Entries follow. Return each line that contains the word "dresser".

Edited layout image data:
=== Section Start ===

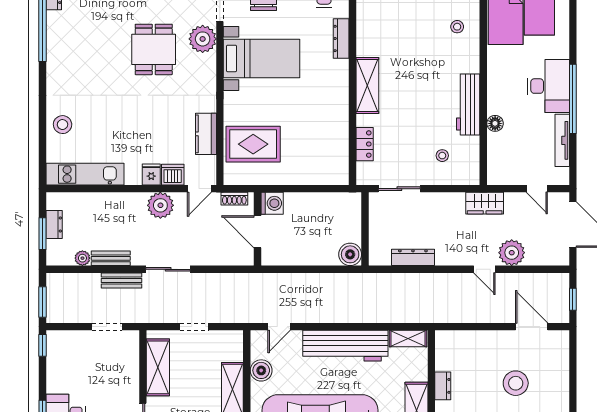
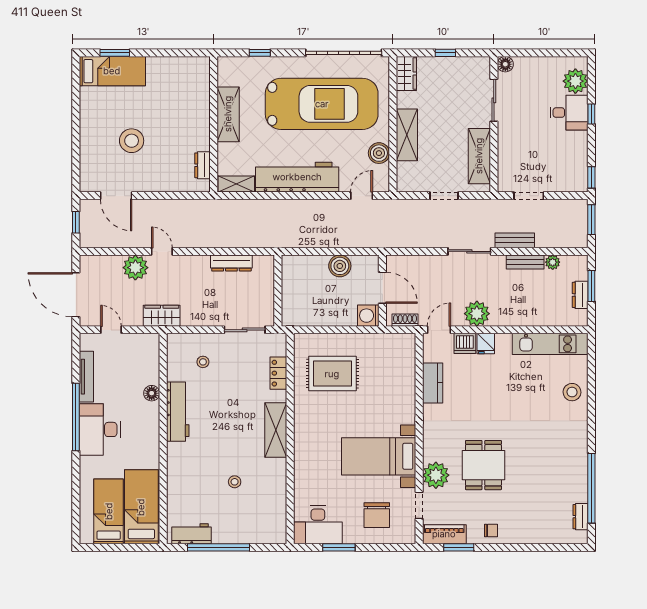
stool: (457, 27) -> (235, 482), moved
dresser: (341, 38) -> (301, 476), removed
rug: (253, 144) -> (332, 374), moved
boiler: (350, 254) -> (340, 266), moved
dresser: (443, 386) -> (202, 165), moved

=== Section End ===

» **REPLY**:
dresser: (341, 38) -> (301, 476), removed
dresser: (443, 386) -> (202, 165), moved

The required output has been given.